**Task instructions**
Each line below with the string "white" should be copied.
Start of Data extract
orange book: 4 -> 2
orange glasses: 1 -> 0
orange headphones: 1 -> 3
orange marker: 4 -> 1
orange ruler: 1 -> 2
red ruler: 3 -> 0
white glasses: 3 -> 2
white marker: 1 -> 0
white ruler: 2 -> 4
End of Data extract
Start of Data extract
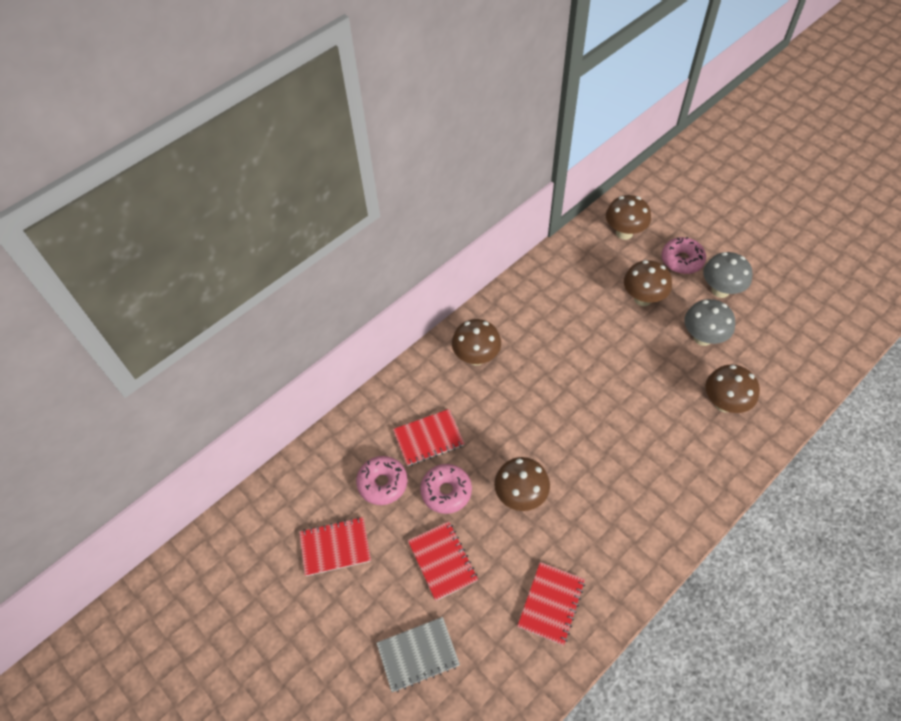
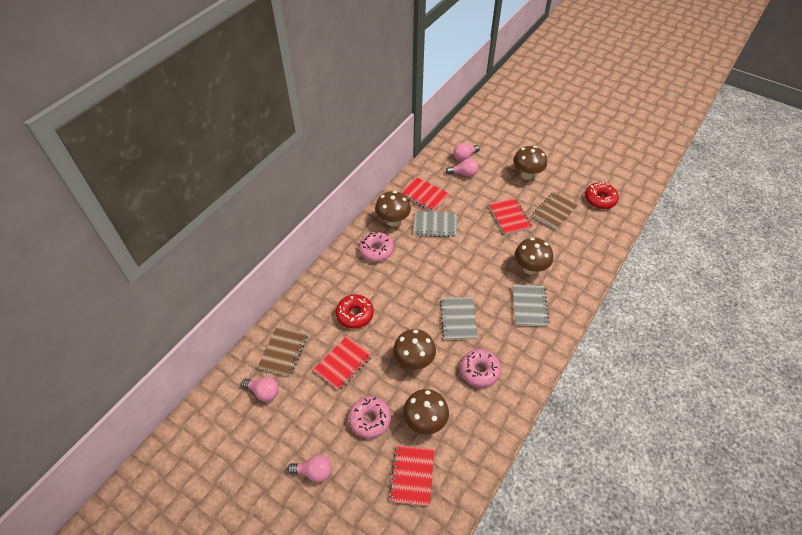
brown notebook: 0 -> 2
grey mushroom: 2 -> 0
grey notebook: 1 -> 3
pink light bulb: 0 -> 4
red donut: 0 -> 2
End of Data extract
Start of Data extract
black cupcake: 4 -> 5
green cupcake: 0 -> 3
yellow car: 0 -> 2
End of Data extract
**Answer box**
white glasses: 3 -> 2
white marker: 1 -> 0
white ruler: 2 -> 4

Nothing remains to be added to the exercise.